→ WORK REQUIRED:
Images are not part of the copy; write out the rest of the data exactly as given.

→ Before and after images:

—————

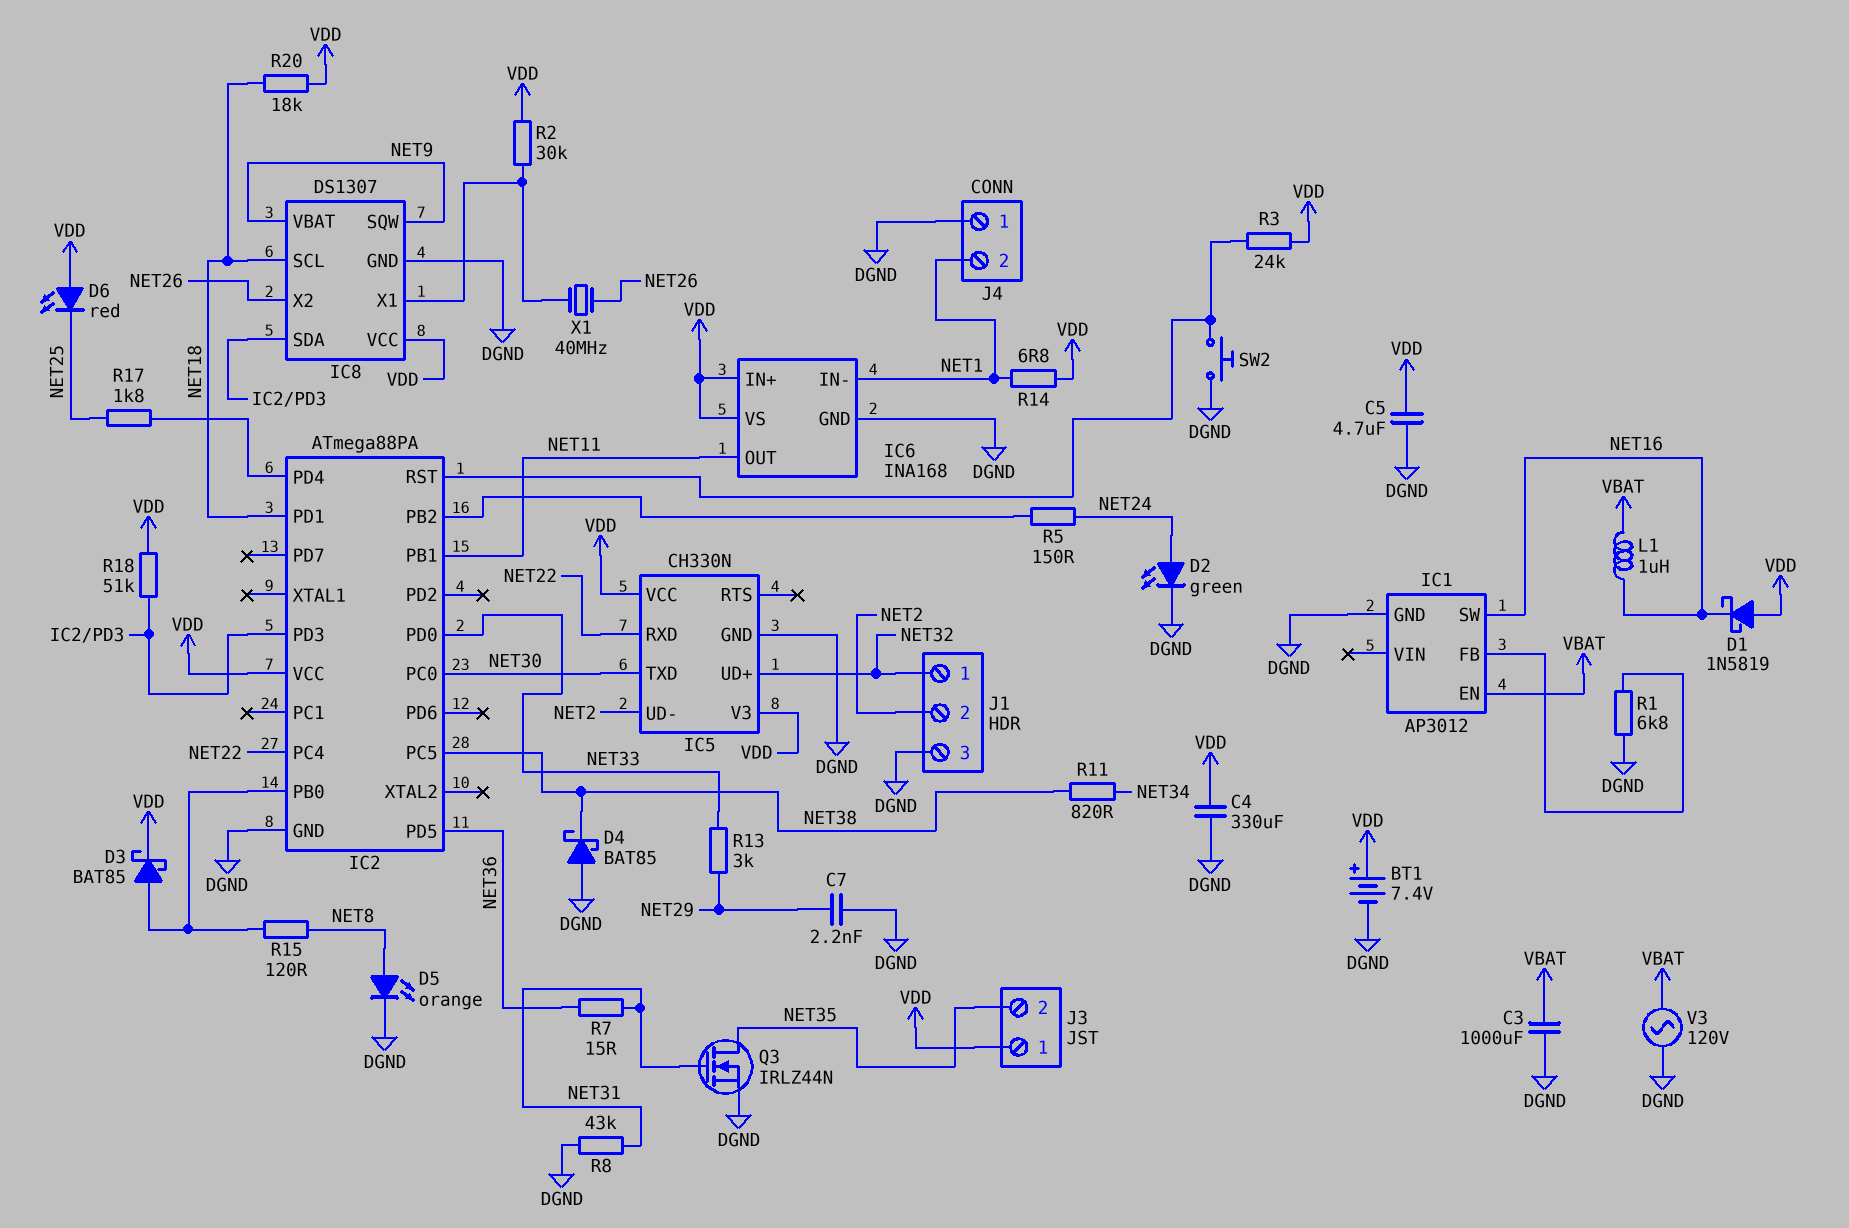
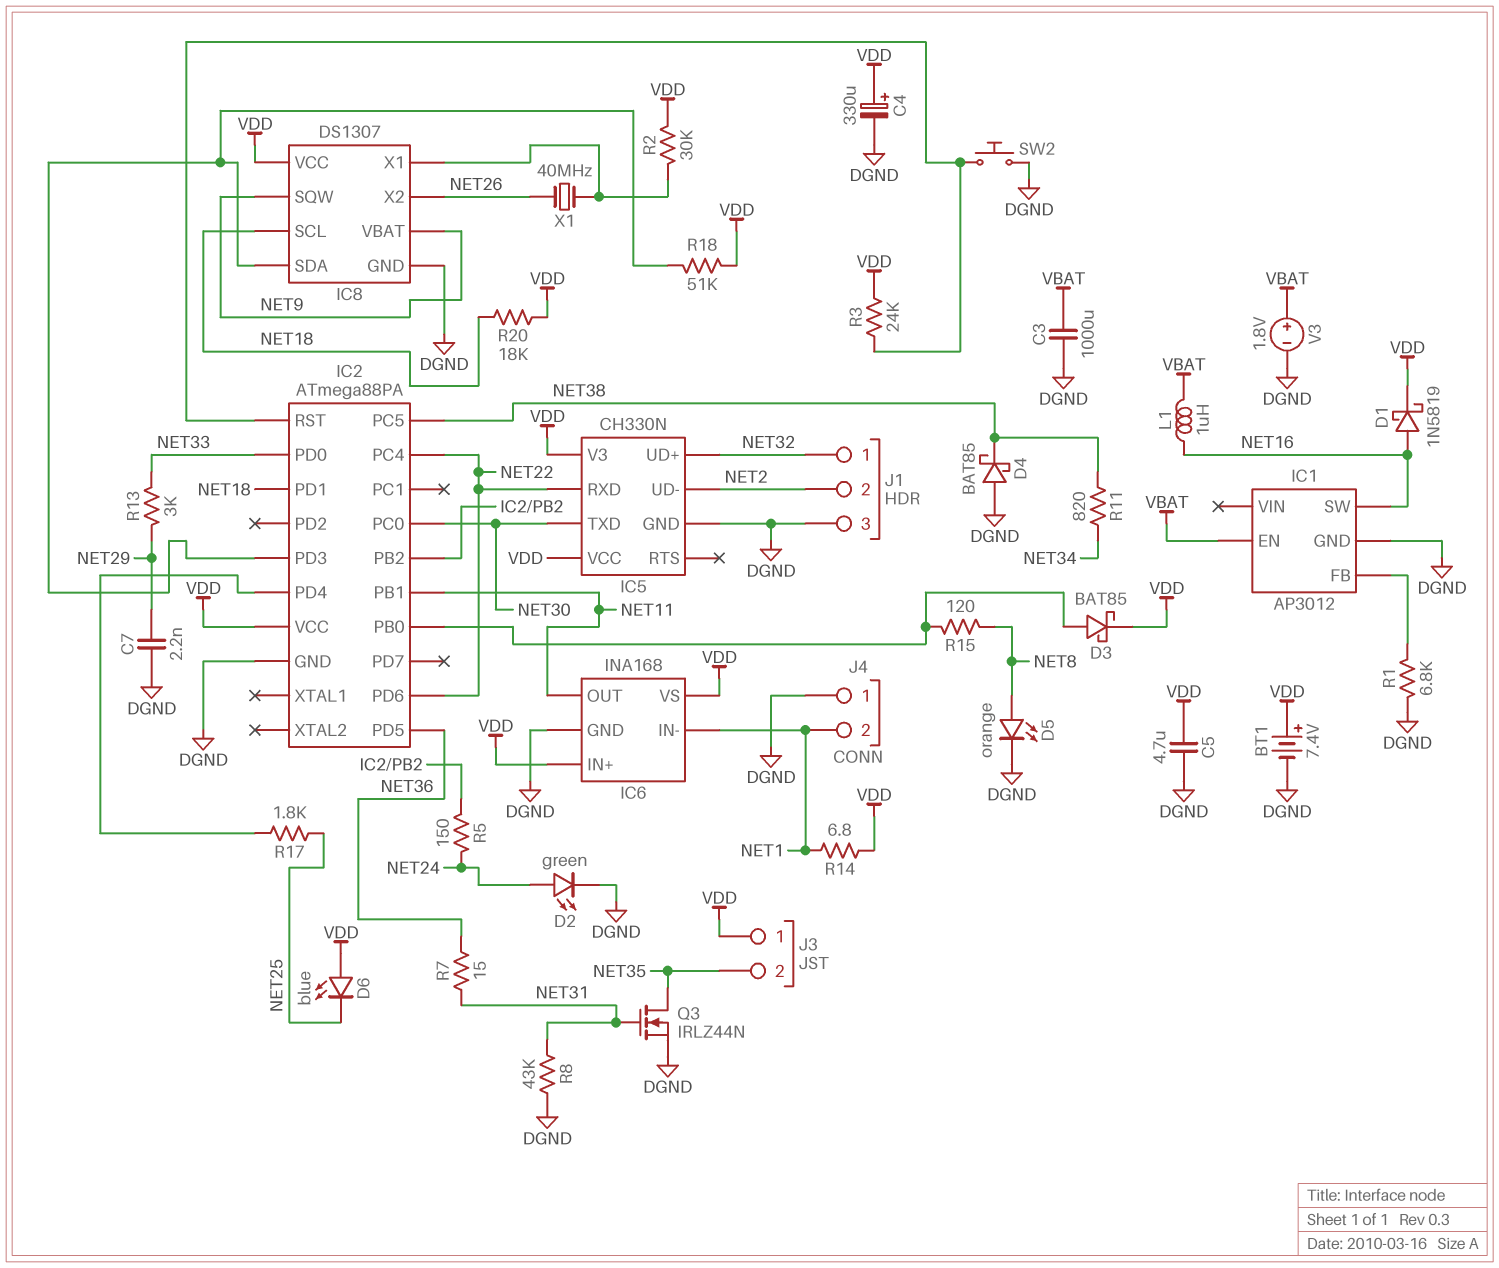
C4: 330uF (DGND, VDD) -> 330uF (plus VDD, minus DGND)
D1: schottky 1N5819 (A VDD, K NET16) -> schottky 1N5819 (A NET16, K VDD)
D6: LED red (A VDD, K NET25) -> LED blue (A VDD, K NET25)
IC2 pin PD6: none -> NET22
V3: AC 120V (DGND, VBAT) -> 1.8V (plus VBAT, minus DGND)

—————

→ WRITTEN RESPONSE:
C4: 330uF (DGND, VDD) -> 330uF (plus VDD, minus DGND)
D1: schottky 1N5819 (A VDD, K NET16) -> schottky 1N5819 (A NET16, K VDD)
D6: LED red (A VDD, K NET25) -> LED blue (A VDD, K NET25)
IC2 pin PD6: none -> NET22
V3: AC 120V (DGND, VBAT) -> 1.8V (plus VBAT, minus DGND)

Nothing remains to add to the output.